WORK ITEM:
In the entries that follow, find each line with the word "size" and copy it.

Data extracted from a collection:
=== Section Start ===

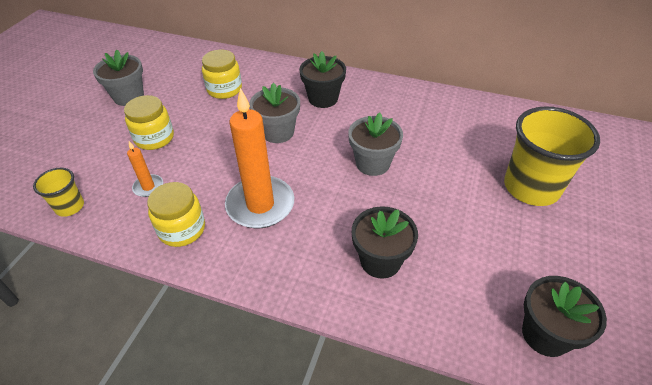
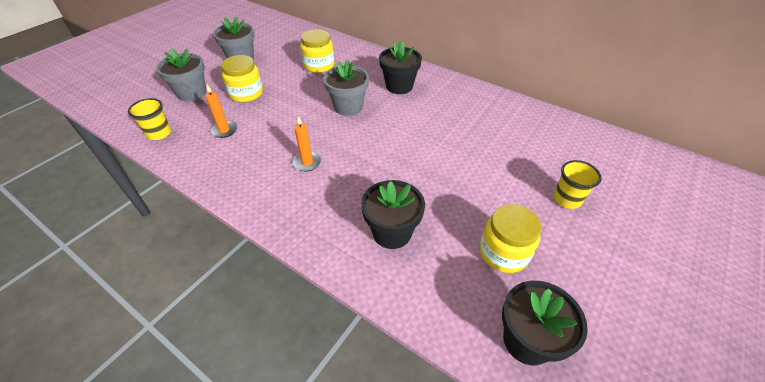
camera: 15 degrees right, 0 degrees up
(182, 229) = (235, 168): yellow jar -> yellow jar (503, 253)
(260, 205) = (307, 162): orange candle -> orange candle, size x0.46
(372, 163) = (420, 148): grey flower pot -> grey flower pot (192, 93)
(531, 187) = (567, 199): yellow cup -> yellow cup, size x0.50

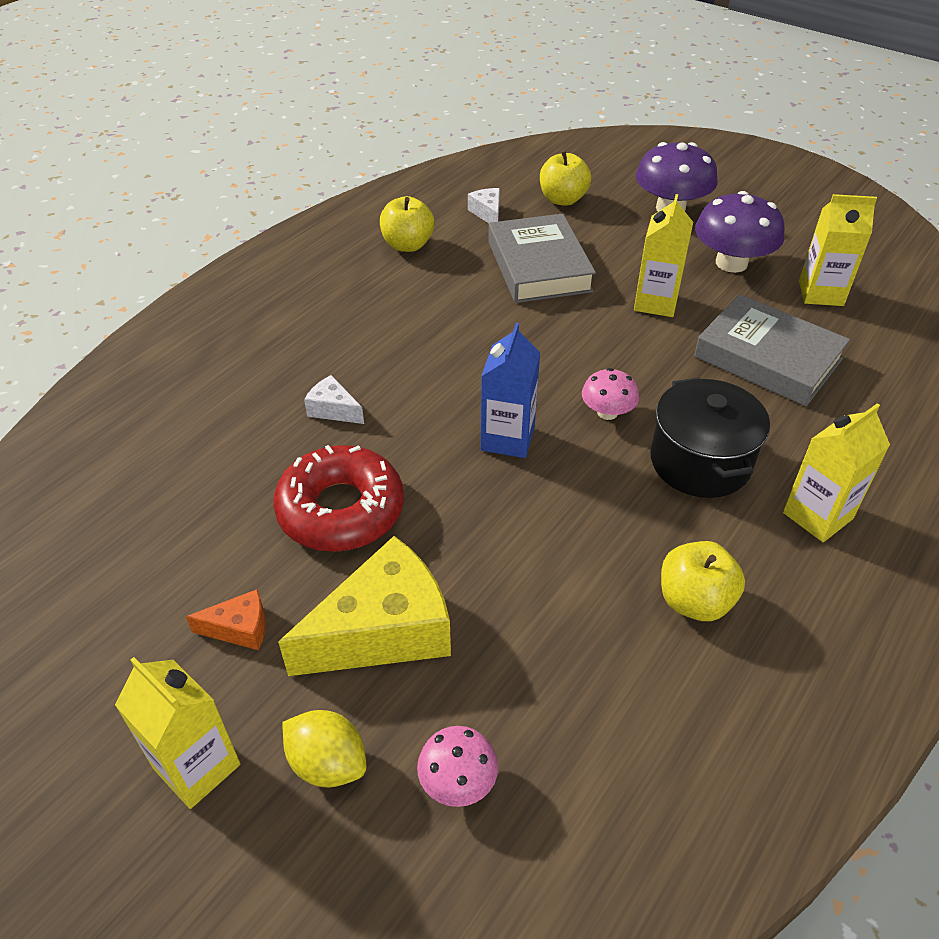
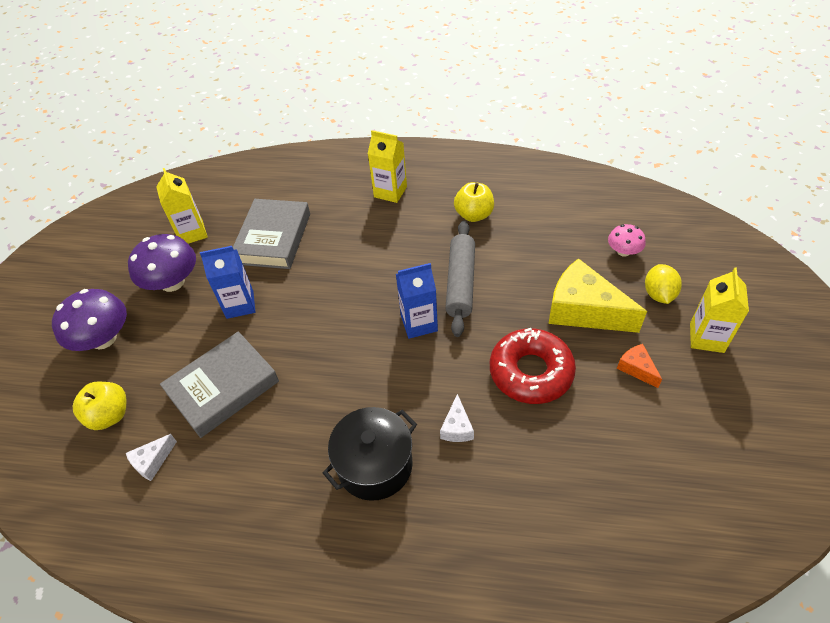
camera: 115 degrees left, 5 degrees up
(407, 245) = (229, 498): yellow apple -> none
(548, 512) = (461, 283): none -> grey rolling pin
(607, 412) = (366, 288): pink mushroom -> none
(656, 302) = (240, 305): yellow carton -> blue carton
(700, 462) = (381, 239): black pot -> black pot (375, 465)

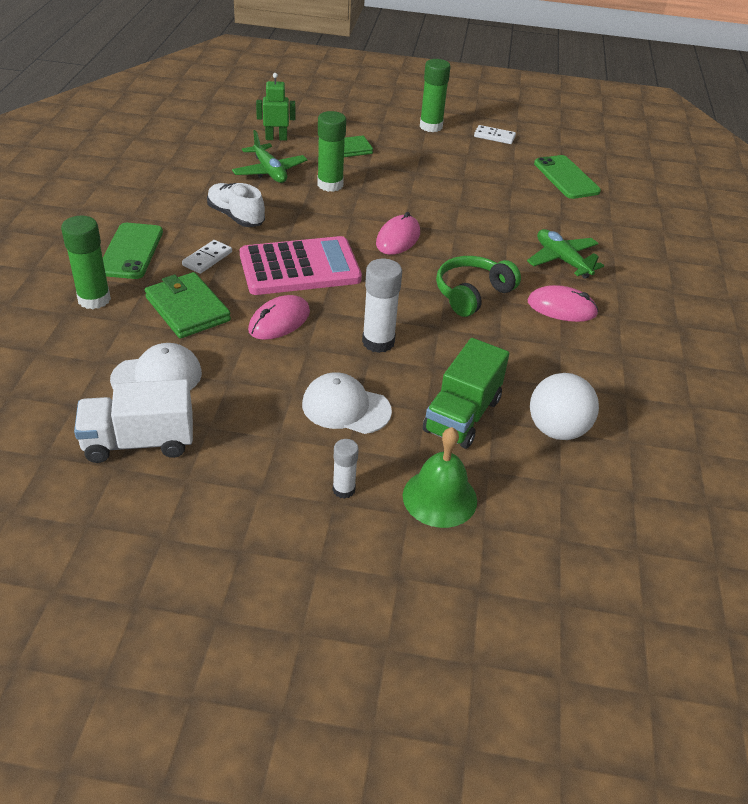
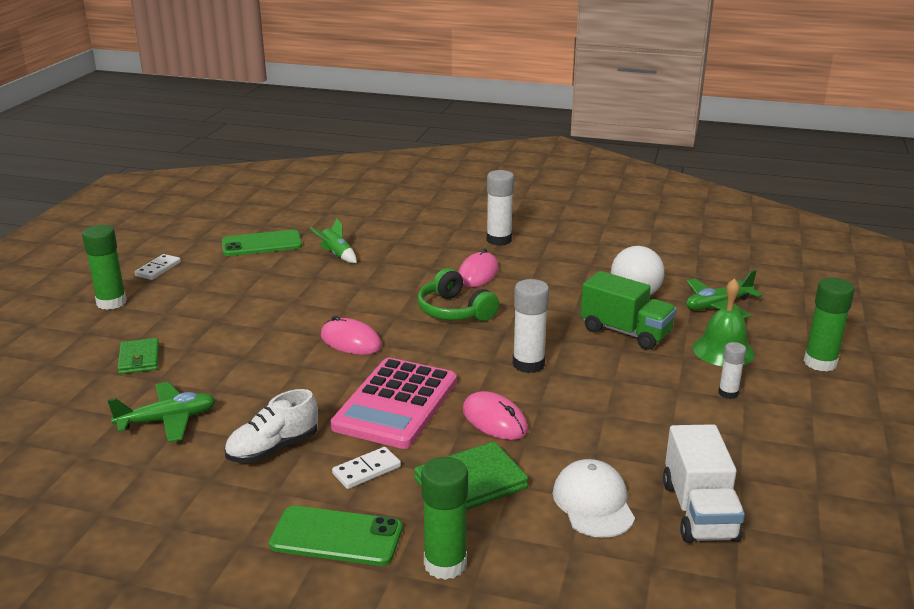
camera: 80 degrees left, 15 degrees down
(207, 259) = (366, 470): white domino -> white domino turned 75 degrees counterclockwise
(276, 138) = (76, 413): green robot -> none
(300, 267) = (396, 404): pink calculator -> pink calculator turned 150 degrees counterclockwise
(330, 185) = (221, 377): green glue stick -> green glue stick (820, 363)
(346, 407) = (625, 387): white cap -> none
(562, 260) = (406, 264): green plane -> green plane (718, 305)
(563, 219) = (337, 255): none -> green rocket
(656, 322) = (499, 240): none -> white glue stick

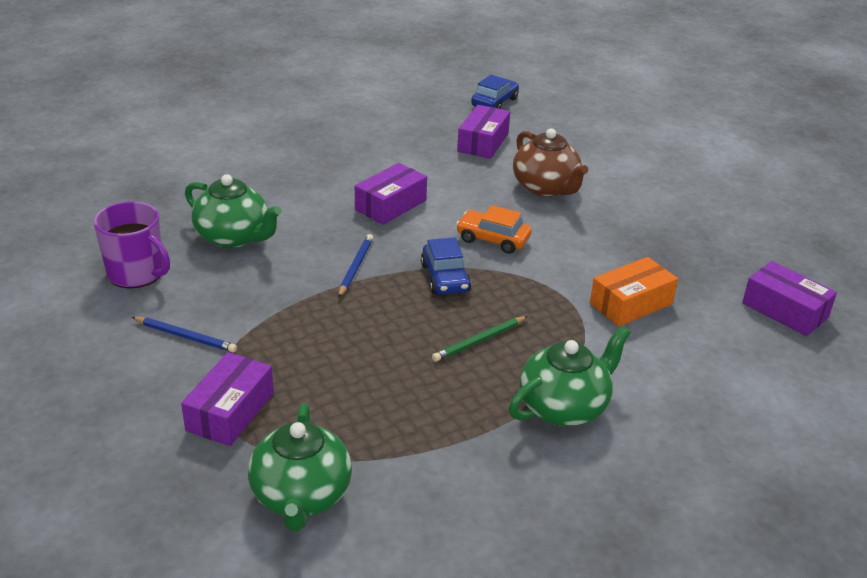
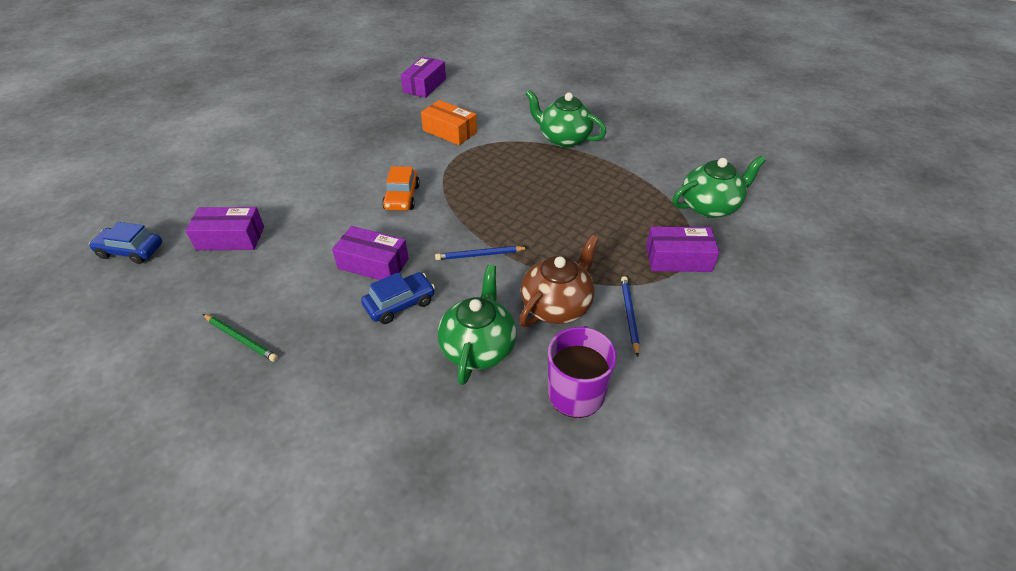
camera: 110 degrees left, 10 degrees up
(445, 278) = (467, 207): blue car -> blue car (400, 304)
(479, 341) = (527, 177): green pencil -> green pencil (241, 339)
(546, 188) = (309, 187): brown teapot -> brown teapot (557, 305)

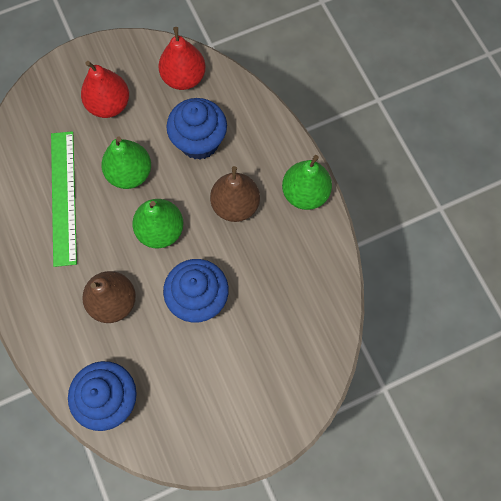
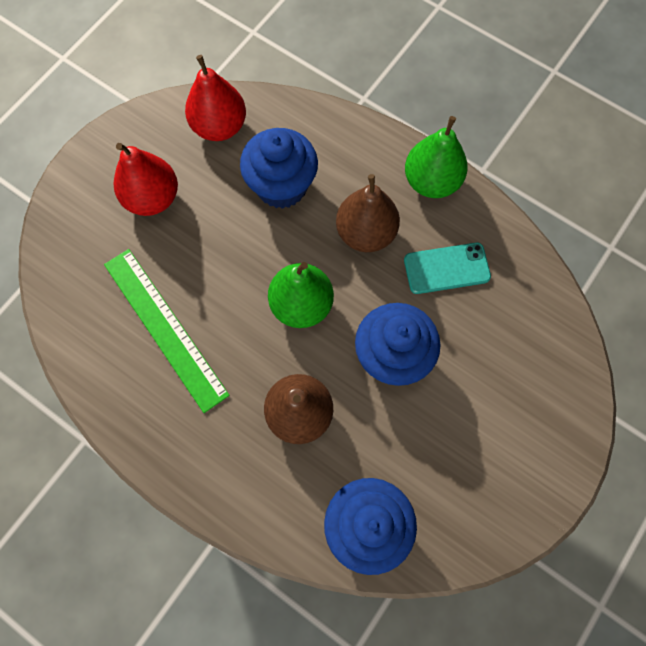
camera: 30 degrees left, 0 degrees up
(130, 173) = (225, 261): green pear -> none
(275, 260) = (446, 268): none -> turquoise phone

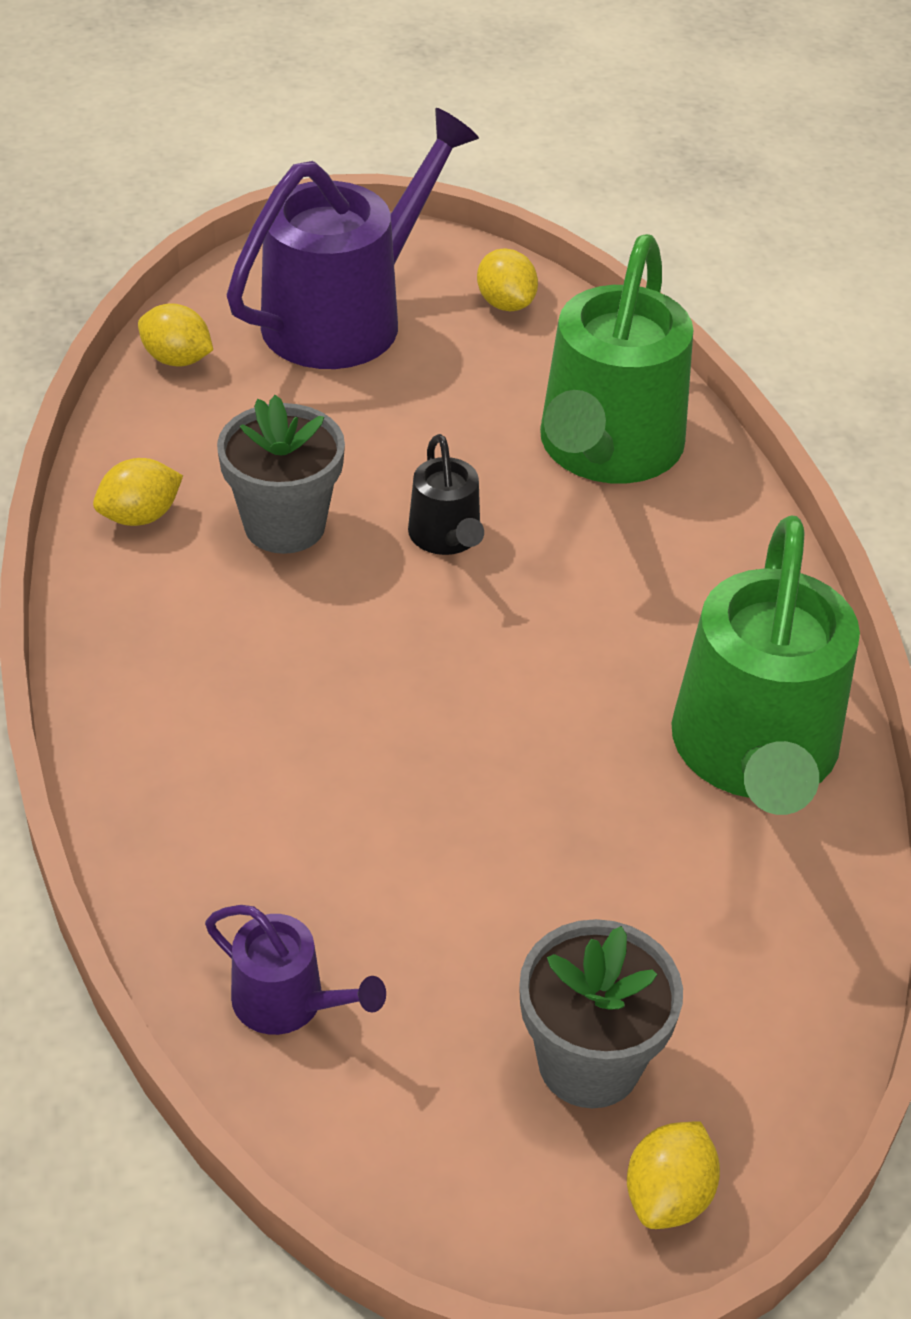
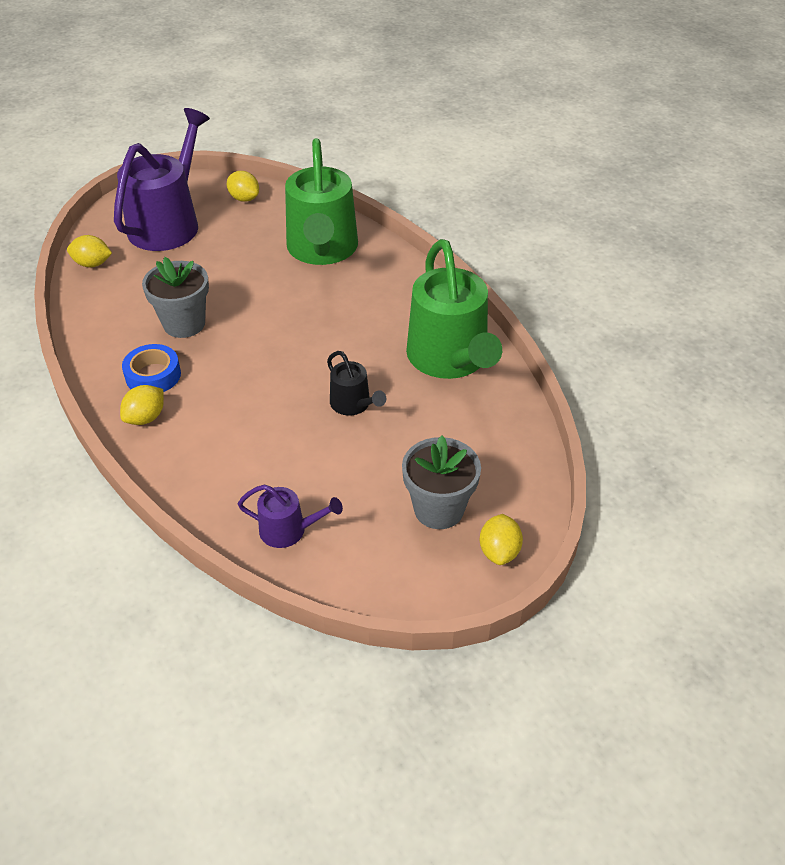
camera: 20 degrees left, 0 degrees up
(140, 516) = (109, 339): yellow lemon -> yellow lemon (146, 418)
(185, 610) = (153, 375): none -> blue tape
(446, 537) = (265, 307): black watering can -> black watering can (353, 404)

=== Section End ===

RESPONSE BELOW:
(260, 205) = (307, 162): orange candle -> orange candle, size x0.46
(531, 187) = (567, 199): yellow cup -> yellow cup, size x0.50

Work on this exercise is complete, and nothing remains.